- **ACTIVITY**:
Should a picture appear anywhere in the data, omit it and copy everything else exactly.

- **AVAILABLE RECORDS**:
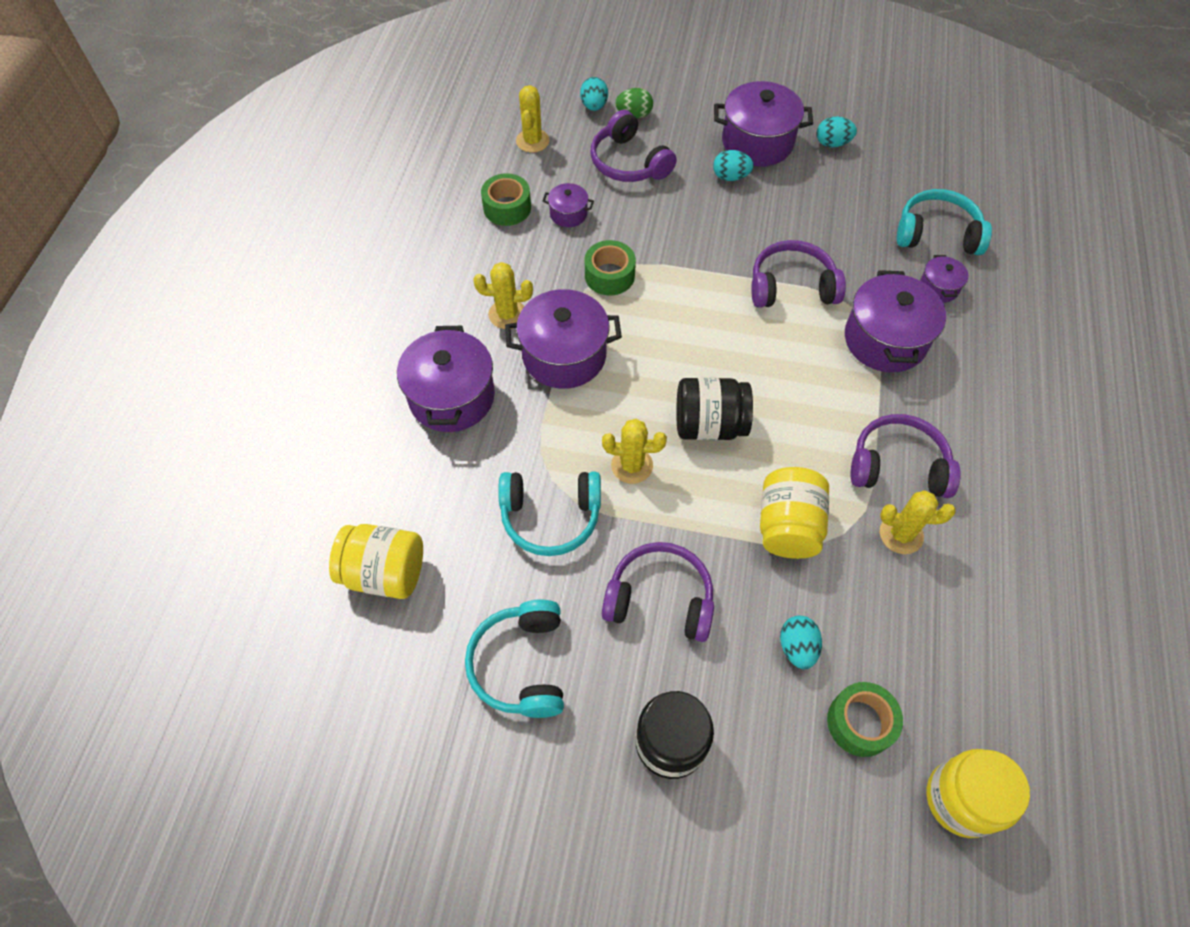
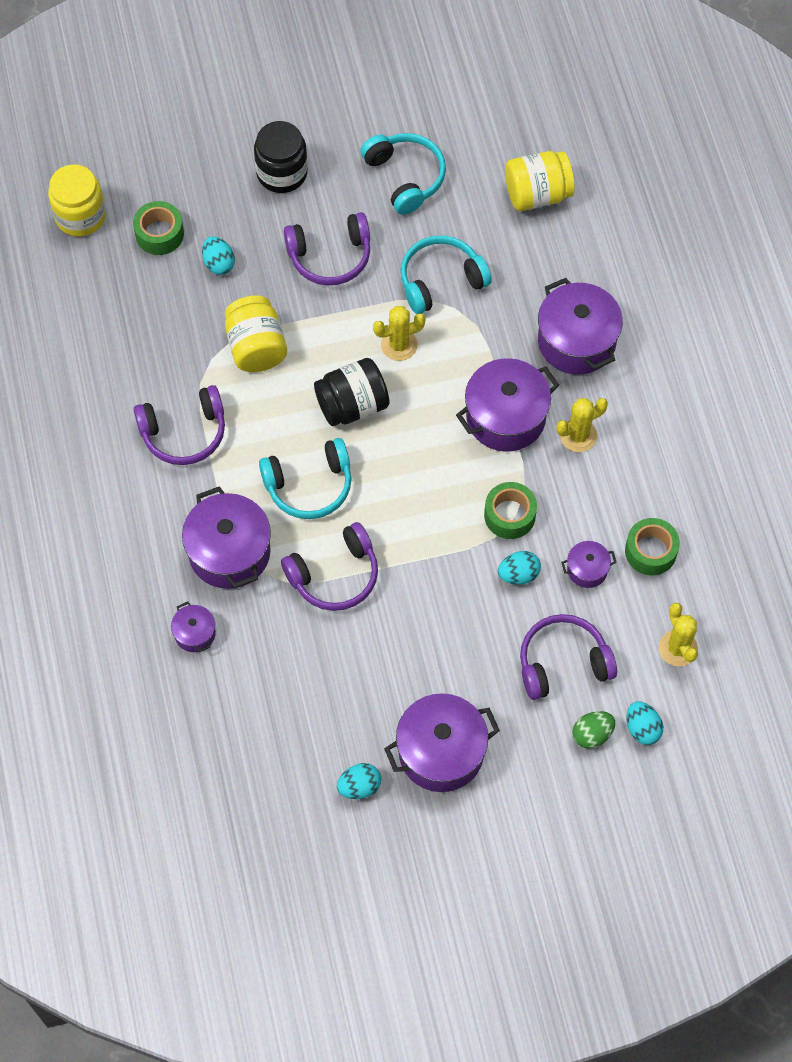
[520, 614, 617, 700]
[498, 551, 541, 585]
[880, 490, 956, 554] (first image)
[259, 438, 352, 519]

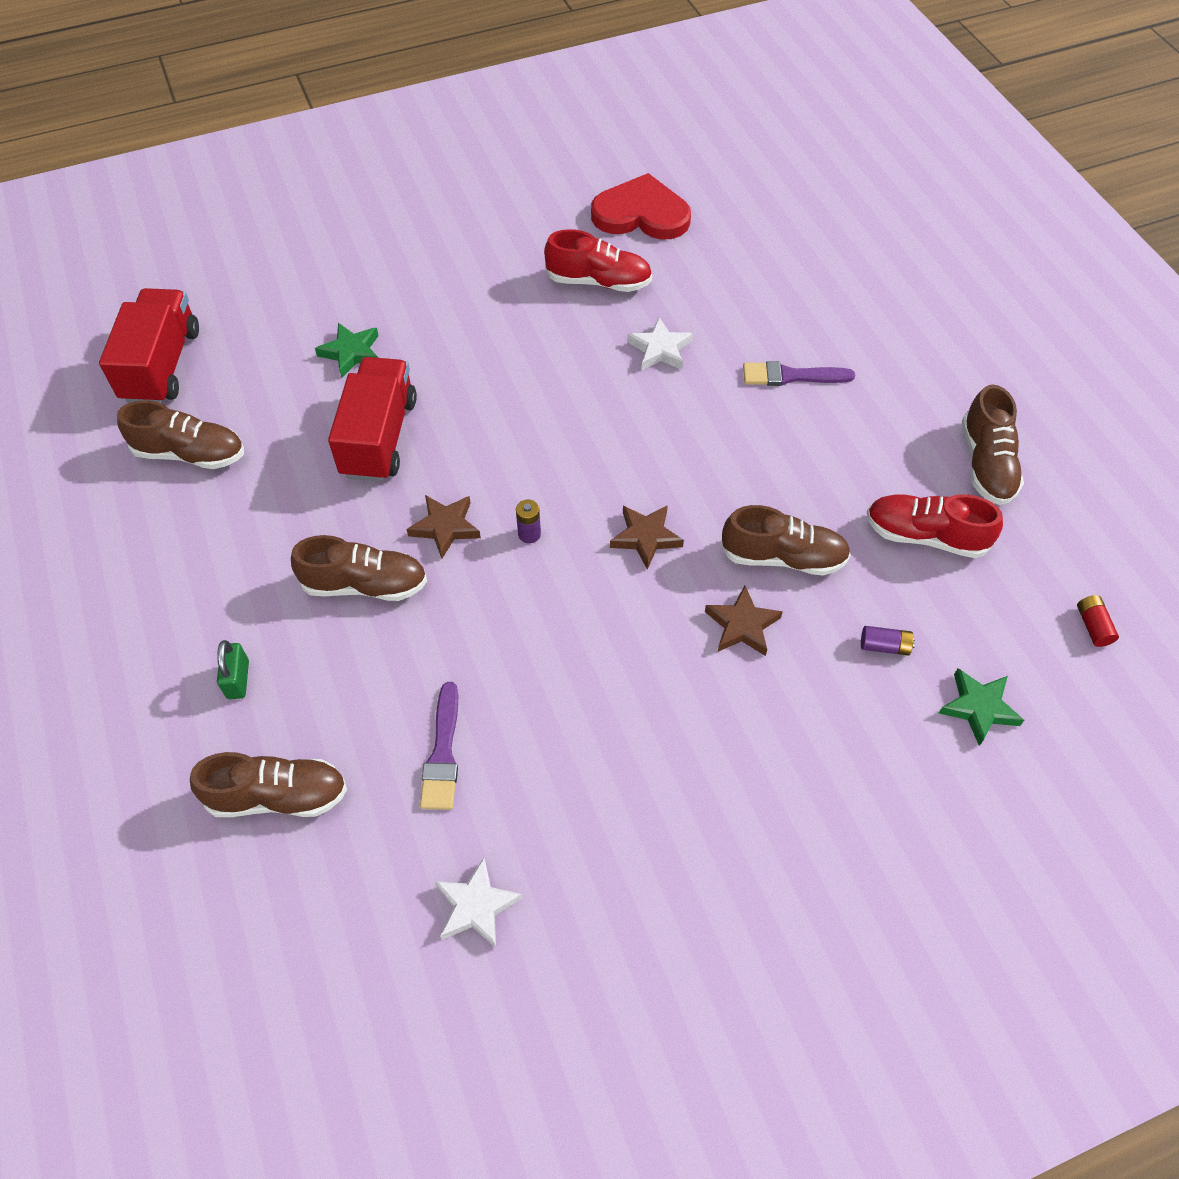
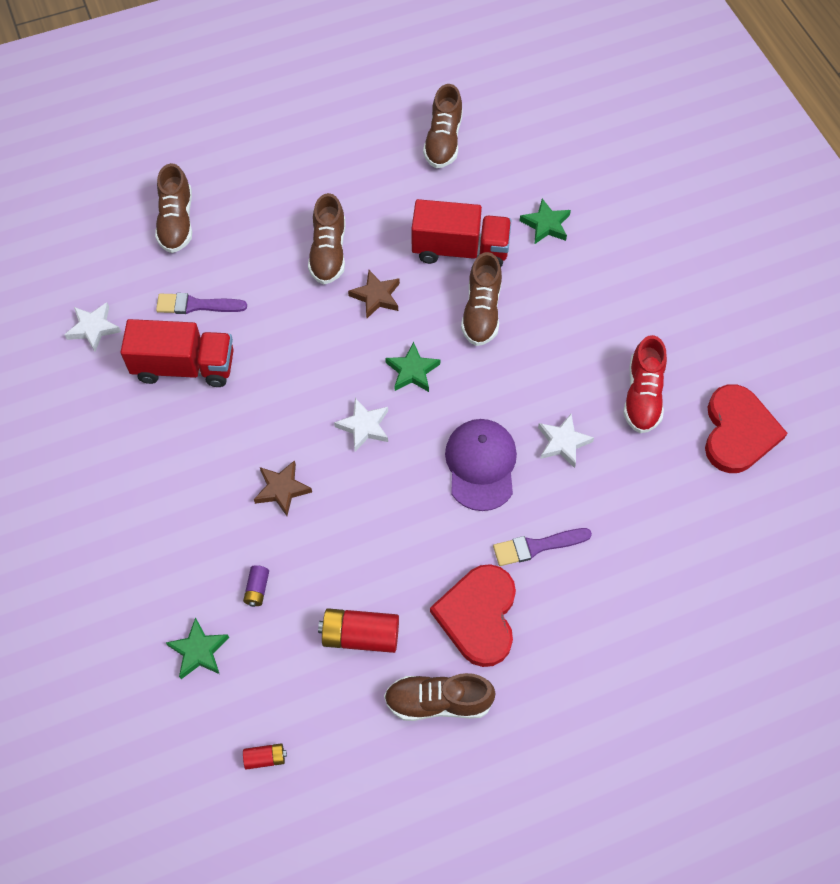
[120, 319, 234, 387]
[217, 640, 249, 699] (first image)
[516, 500, 541, 543] (first image)
[334, 398, 388, 451]
[461, 252, 502, 346]
[493, 528, 592, 566]
[318, 608, 399, 653]
[385, 342, 440, 392]
[430, 564, 516, 667]
[445, 419, 517, 511]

- **COMPLETED EXERCISE**:
[520, 614, 617, 700]
[498, 551, 541, 585]
[880, 490, 956, 554] (first image)
[259, 438, 352, 519]

[120, 319, 234, 387]
[217, 640, 249, 699] (first image)
[516, 500, 541, 543] (first image)
[334, 398, 388, 451]
[461, 252, 502, 346]
[493, 528, 592, 566]
[318, 608, 399, 653]
[385, 342, 440, 392]
[430, 564, 516, 667]
[445, 419, 517, 511]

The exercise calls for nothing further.